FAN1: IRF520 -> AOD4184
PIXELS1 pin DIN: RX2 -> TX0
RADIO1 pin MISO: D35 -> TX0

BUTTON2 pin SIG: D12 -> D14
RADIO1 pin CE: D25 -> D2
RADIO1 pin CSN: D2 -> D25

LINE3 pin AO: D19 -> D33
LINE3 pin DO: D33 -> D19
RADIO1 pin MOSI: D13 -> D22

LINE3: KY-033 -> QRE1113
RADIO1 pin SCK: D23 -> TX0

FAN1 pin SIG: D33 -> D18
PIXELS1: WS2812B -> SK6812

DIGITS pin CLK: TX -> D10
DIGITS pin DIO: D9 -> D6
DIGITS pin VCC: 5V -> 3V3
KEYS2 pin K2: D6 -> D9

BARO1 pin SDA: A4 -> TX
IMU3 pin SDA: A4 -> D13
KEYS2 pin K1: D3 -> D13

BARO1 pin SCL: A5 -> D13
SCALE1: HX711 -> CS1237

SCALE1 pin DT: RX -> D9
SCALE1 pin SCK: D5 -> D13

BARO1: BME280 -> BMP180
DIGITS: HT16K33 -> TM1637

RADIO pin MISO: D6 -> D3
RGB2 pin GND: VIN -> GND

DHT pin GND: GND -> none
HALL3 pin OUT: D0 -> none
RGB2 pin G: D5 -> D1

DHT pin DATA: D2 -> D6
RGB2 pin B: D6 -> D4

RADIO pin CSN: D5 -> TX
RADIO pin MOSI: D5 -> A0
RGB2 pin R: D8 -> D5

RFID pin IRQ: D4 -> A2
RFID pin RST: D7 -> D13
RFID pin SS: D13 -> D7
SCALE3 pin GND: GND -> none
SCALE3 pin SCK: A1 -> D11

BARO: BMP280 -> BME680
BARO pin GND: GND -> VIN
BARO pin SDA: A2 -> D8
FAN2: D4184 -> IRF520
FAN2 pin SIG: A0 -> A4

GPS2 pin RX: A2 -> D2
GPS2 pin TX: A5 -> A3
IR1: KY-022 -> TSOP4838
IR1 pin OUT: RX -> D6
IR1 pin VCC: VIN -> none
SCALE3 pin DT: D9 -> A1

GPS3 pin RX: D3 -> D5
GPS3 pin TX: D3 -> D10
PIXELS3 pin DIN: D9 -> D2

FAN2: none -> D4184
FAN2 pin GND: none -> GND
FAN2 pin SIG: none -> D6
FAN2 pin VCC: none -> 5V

━━━━━━

Reproduce every record above exactly as it appears.

:: Solution to the problem ::
FAN1: IRF520 -> AOD4184
PIXELS1 pin DIN: RX2 -> TX0
RADIO1 pin MISO: D35 -> TX0

BUTTON2 pin SIG: D12 -> D14
RADIO1 pin CE: D25 -> D2
RADIO1 pin CSN: D2 -> D25

LINE3 pin AO: D19 -> D33
LINE3 pin DO: D33 -> D19
RADIO1 pin MOSI: D13 -> D22

LINE3: KY-033 -> QRE1113
RADIO1 pin SCK: D23 -> TX0

FAN1 pin SIG: D33 -> D18
PIXELS1: WS2812B -> SK6812

DIGITS pin CLK: TX -> D10
DIGITS pin DIO: D9 -> D6
DIGITS pin VCC: 5V -> 3V3
KEYS2 pin K2: D6 -> D9

BARO1 pin SDA: A4 -> TX
IMU3 pin SDA: A4 -> D13
KEYS2 pin K1: D3 -> D13

BARO1 pin SCL: A5 -> D13
SCALE1: HX711 -> CS1237

SCALE1 pin DT: RX -> D9
SCALE1 pin SCK: D5 -> D13

BARO1: BME280 -> BMP180
DIGITS: HT16K33 -> TM1637

RADIO pin MISO: D6 -> D3
RGB2 pin GND: VIN -> GND

DHT pin GND: GND -> none
HALL3 pin OUT: D0 -> none
RGB2 pin G: D5 -> D1

DHT pin DATA: D2 -> D6
RGB2 pin B: D6 -> D4

RADIO pin CSN: D5 -> TX
RADIO pin MOSI: D5 -> A0
RGB2 pin R: D8 -> D5

RFID pin IRQ: D4 -> A2
RFID pin RST: D7 -> D13
RFID pin SS: D13 -> D7
SCALE3 pin GND: GND -> none
SCALE3 pin SCK: A1 -> D11

BARO: BMP280 -> BME680
BARO pin GND: GND -> VIN
BARO pin SDA: A2 -> D8
FAN2: D4184 -> IRF520
FAN2 pin SIG: A0 -> A4

GPS2 pin RX: A2 -> D2
GPS2 pin TX: A5 -> A3
IR1: KY-022 -> TSOP4838
IR1 pin OUT: RX -> D6
IR1 pin VCC: VIN -> none
SCALE3 pin DT: D9 -> A1

GPS3 pin RX: D3 -> D5
GPS3 pin TX: D3 -> D10
PIXELS3 pin DIN: D9 -> D2

FAN2: none -> D4184
FAN2 pin GND: none -> GND
FAN2 pin SIG: none -> D6
FAN2 pin VCC: none -> 5V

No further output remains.